◆ INSTRUCTIONS TO FOLLOW: Reproduce the entries that follow verbatim, down to the final line.

Object state change records
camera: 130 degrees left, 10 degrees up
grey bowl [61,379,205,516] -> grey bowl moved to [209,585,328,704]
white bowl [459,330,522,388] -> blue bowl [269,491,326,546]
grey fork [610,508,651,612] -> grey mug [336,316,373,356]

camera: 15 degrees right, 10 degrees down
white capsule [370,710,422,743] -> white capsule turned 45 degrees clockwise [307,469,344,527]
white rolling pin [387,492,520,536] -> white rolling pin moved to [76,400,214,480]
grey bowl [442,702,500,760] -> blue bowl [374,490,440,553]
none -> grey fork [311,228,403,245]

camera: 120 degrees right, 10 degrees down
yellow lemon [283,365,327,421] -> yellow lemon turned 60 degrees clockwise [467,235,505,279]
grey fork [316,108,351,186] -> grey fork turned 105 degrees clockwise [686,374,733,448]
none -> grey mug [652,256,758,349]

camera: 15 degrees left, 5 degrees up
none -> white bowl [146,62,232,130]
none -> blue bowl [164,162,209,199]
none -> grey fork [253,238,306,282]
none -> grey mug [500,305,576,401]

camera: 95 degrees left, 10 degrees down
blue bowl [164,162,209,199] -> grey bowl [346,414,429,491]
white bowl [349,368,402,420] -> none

◆ YOUR RESPONSE:
camera: 130 degrees left, 10 degrees up
grey bowl [61,379,205,516] -> grey bowl moved to [209,585,328,704]
white bowl [459,330,522,388] -> blue bowl [269,491,326,546]
grey fork [610,508,651,612] -> grey mug [336,316,373,356]

camera: 15 degrees right, 10 degrees down
white capsule [370,710,422,743] -> white capsule turned 45 degrees clockwise [307,469,344,527]
white rolling pin [387,492,520,536] -> white rolling pin moved to [76,400,214,480]
grey bowl [442,702,500,760] -> blue bowl [374,490,440,553]
none -> grey fork [311,228,403,245]

camera: 120 degrees right, 10 degrees down
yellow lemon [283,365,327,421] -> yellow lemon turned 60 degrees clockwise [467,235,505,279]
grey fork [316,108,351,186] -> grey fork turned 105 degrees clockwise [686,374,733,448]
none -> grey mug [652,256,758,349]

camera: 15 degrees left, 5 degrees up
none -> white bowl [146,62,232,130]
none -> blue bowl [164,162,209,199]
none -> grey fork [253,238,306,282]
none -> grey mug [500,305,576,401]

camera: 95 degrees left, 10 degrees down
blue bowl [164,162,209,199] -> grey bowl [346,414,429,491]
white bowl [349,368,402,420] -> none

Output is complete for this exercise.